WORK ITEM:
Lines from the beginning of the data through the line containing "D1: schottky SS14" are to be copied exactly, with no other line included.
*** SOURCE INFORMATION ***
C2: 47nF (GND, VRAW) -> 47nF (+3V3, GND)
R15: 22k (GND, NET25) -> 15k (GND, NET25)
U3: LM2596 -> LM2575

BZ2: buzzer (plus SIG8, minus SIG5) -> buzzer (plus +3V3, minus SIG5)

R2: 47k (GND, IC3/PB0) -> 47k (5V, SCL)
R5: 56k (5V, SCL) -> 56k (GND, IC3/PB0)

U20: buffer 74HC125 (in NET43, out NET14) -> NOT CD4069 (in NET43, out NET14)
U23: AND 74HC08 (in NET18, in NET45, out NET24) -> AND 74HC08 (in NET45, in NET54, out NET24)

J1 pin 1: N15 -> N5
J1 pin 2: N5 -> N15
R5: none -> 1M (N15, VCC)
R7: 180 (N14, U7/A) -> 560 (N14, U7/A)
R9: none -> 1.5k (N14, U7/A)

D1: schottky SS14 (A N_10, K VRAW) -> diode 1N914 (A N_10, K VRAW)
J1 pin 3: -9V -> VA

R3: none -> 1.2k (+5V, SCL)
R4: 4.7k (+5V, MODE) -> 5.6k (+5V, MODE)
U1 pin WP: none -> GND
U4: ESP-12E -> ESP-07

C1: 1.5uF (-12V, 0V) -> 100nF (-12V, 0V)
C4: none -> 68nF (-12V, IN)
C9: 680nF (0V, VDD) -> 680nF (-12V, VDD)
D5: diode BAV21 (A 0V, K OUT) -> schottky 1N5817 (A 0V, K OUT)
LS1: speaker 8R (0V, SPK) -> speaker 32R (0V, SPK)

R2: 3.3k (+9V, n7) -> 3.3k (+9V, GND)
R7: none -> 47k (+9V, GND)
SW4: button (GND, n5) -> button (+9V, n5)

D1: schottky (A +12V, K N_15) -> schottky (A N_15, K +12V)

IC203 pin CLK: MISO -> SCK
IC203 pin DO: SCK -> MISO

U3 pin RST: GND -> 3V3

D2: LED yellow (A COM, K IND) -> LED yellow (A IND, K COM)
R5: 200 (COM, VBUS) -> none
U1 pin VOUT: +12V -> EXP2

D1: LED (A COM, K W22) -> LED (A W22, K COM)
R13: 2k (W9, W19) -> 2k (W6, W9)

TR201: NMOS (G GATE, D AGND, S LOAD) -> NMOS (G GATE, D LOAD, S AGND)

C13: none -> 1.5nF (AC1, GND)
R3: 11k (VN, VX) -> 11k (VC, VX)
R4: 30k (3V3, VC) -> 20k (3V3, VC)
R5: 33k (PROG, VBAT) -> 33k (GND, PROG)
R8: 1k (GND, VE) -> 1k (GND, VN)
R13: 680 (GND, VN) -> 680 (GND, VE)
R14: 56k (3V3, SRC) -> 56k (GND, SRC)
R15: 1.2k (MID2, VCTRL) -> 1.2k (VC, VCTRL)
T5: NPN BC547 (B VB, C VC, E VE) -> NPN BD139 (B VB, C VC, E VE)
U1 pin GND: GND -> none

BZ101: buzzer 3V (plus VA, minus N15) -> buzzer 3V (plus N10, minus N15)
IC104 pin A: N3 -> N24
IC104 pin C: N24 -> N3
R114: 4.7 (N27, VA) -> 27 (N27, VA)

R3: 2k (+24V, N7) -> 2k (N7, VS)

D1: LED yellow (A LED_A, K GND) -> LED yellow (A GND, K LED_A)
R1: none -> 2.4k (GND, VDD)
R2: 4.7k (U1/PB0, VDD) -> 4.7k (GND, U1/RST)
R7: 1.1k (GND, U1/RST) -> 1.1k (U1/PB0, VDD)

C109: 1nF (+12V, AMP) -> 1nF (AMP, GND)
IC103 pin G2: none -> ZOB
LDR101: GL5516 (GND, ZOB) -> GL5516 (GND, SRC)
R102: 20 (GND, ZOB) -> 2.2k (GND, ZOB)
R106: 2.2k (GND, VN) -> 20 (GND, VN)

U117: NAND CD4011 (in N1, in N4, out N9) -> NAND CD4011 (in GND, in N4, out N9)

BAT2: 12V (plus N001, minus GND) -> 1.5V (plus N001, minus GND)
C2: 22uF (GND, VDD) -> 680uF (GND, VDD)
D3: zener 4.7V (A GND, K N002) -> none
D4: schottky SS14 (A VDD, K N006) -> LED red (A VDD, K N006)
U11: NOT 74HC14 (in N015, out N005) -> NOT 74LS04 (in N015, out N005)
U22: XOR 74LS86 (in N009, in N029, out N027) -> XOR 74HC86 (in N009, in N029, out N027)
*** End of SOURCE INFORMATION ***
EXERCISE RESULT:
C2: 47nF (GND, VRAW) -> 47nF (+3V3, GND)
R15: 22k (GND, NET25) -> 15k (GND, NET25)
U3: LM2596 -> LM2575

BZ2: buzzer (plus SIG8, minus SIG5) -> buzzer (plus +3V3, minus SIG5)

R2: 47k (GND, IC3/PB0) -> 47k (5V, SCL)
R5: 56k (5V, SCL) -> 56k (GND, IC3/PB0)

U20: buffer 74HC125 (in NET43, out NET14) -> NOT CD4069 (in NET43, out NET14)
U23: AND 74HC08 (in NET18, in NET45, out NET24) -> AND 74HC08 (in NET45, in NET54, out NET24)

J1 pin 1: N15 -> N5
J1 pin 2: N5 -> N15
R5: none -> 1M (N15, VCC)
R7: 180 (N14, U7/A) -> 560 (N14, U7/A)
R9: none -> 1.5k (N14, U7/A)

D1: schottky SS14 (A N_10, K VRAW) -> diode 1N914 (A N_10, K VRAW)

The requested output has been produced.